== DATA SUPPLIED ==

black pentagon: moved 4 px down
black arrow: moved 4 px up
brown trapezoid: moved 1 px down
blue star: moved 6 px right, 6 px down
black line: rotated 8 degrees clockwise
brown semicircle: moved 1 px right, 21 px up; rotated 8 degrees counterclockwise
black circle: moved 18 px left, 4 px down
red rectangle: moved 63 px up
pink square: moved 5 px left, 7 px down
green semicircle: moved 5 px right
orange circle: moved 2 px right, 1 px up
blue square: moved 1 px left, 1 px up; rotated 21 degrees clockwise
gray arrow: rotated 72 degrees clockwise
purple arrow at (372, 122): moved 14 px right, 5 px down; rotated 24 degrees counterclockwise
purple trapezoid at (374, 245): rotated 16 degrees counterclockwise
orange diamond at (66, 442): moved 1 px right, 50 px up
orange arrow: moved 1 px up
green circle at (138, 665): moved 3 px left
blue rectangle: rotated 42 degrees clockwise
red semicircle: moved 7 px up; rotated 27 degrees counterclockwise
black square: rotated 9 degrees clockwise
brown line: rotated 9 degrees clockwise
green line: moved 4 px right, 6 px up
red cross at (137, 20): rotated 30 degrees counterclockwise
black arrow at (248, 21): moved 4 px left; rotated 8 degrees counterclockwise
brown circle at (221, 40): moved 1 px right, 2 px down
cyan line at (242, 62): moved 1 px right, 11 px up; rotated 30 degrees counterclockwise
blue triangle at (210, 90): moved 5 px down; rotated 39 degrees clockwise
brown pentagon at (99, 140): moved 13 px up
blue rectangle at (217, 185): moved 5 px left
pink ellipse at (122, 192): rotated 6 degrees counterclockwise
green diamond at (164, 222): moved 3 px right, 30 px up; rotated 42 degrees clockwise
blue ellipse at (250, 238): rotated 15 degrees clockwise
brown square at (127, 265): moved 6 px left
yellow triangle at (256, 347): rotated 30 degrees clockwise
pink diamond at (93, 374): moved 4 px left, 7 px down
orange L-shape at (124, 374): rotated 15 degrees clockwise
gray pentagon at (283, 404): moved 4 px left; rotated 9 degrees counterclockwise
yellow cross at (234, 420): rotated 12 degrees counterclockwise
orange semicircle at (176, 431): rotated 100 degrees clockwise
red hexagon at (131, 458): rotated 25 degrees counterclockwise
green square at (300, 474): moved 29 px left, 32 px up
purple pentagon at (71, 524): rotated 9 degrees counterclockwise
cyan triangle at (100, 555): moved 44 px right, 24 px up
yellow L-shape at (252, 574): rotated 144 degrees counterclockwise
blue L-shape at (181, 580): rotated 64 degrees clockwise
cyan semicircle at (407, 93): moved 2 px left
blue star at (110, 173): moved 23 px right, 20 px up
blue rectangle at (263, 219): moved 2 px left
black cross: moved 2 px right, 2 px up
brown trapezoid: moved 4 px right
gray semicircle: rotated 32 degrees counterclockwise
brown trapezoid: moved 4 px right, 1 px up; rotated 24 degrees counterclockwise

===

Filtering the entries above by the word "shape", copy each line that matches.

EXPECTED ANSWER:
orange L-shape at (124, 374): rotated 15 degrees clockwise
yellow L-shape at (252, 574): rotated 144 degrees counterclockwise
blue L-shape at (181, 580): rotated 64 degrees clockwise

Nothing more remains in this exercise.